# Assigned task:
Copy all the data exactly, except the pictures.

# Data to process:
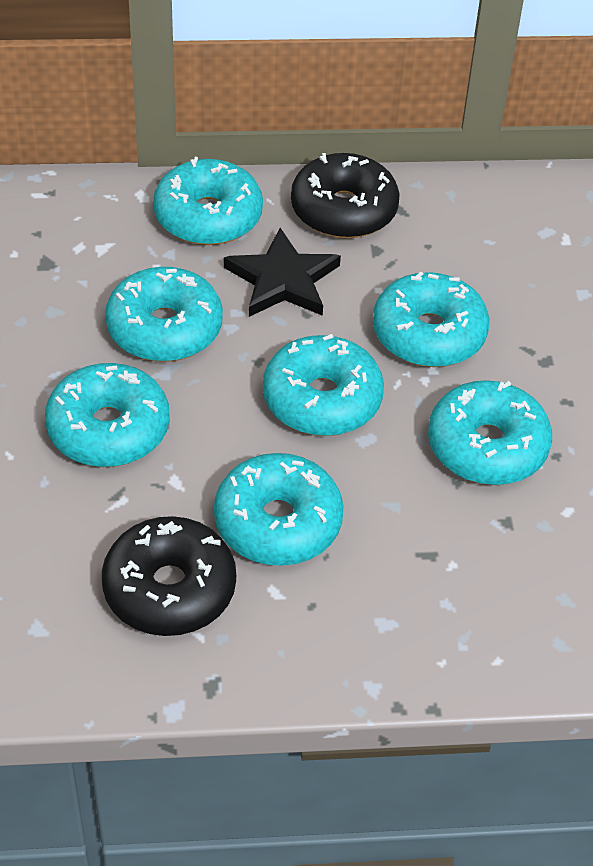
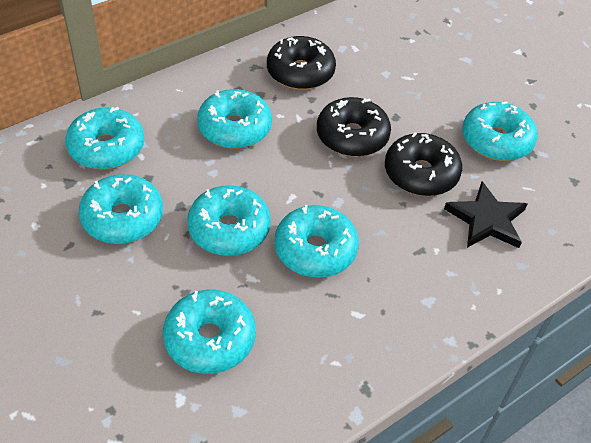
black donut: 2 -> 3

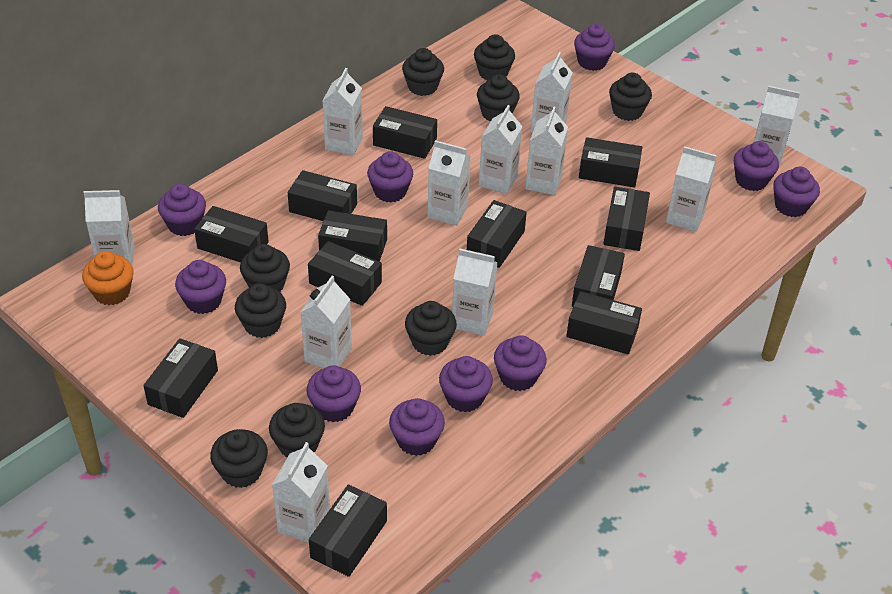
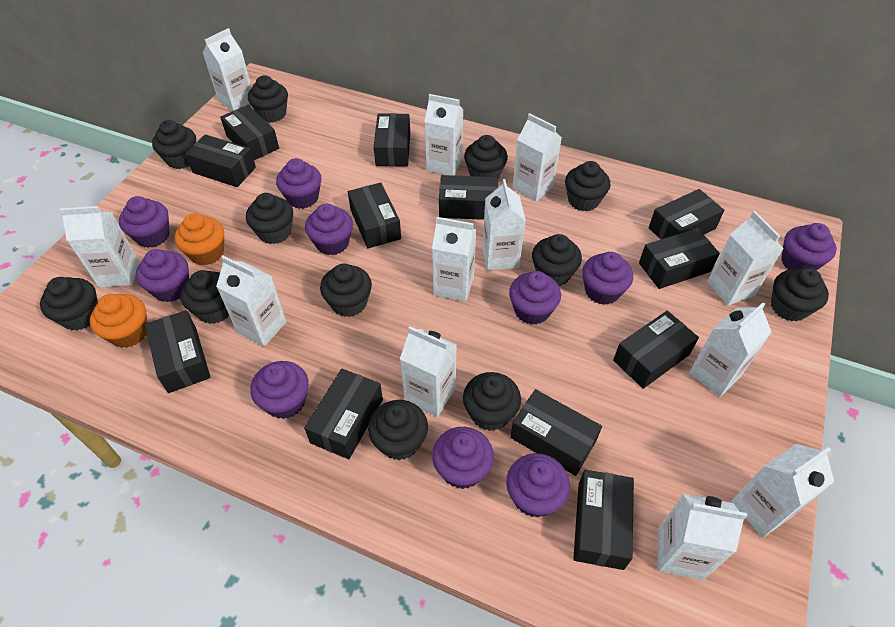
black cupcake: 9 -> 12
orange cupcake: 1 -> 2
white carton: 11 -> 12

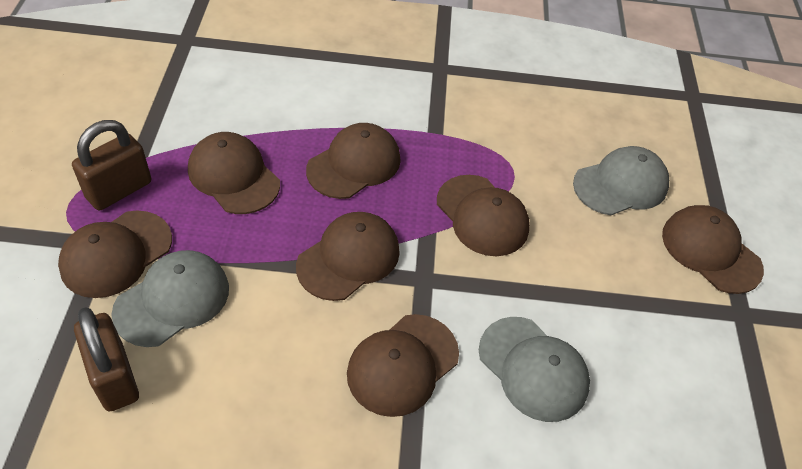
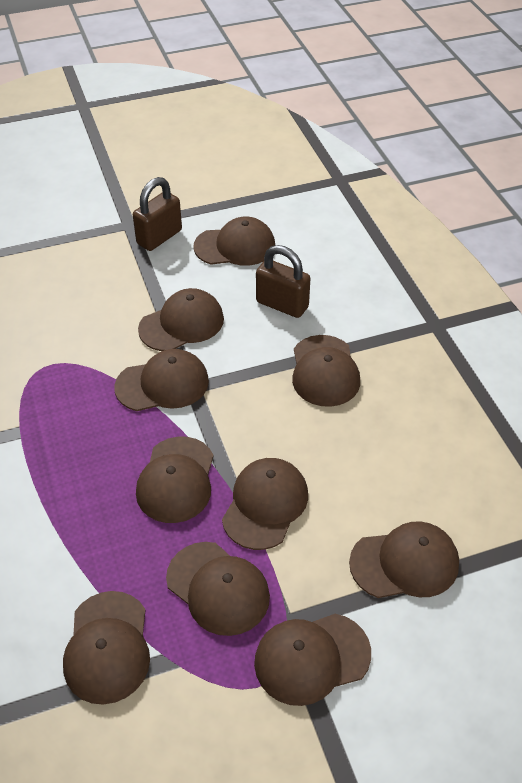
brown cap: 7 -> 10
grey cap: 3 -> 0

# Written solution:
black donut: 2 -> 3

black cupcake: 9 -> 12
orange cupcake: 1 -> 2
white carton: 11 -> 12

brown cap: 7 -> 10
grey cap: 3 -> 0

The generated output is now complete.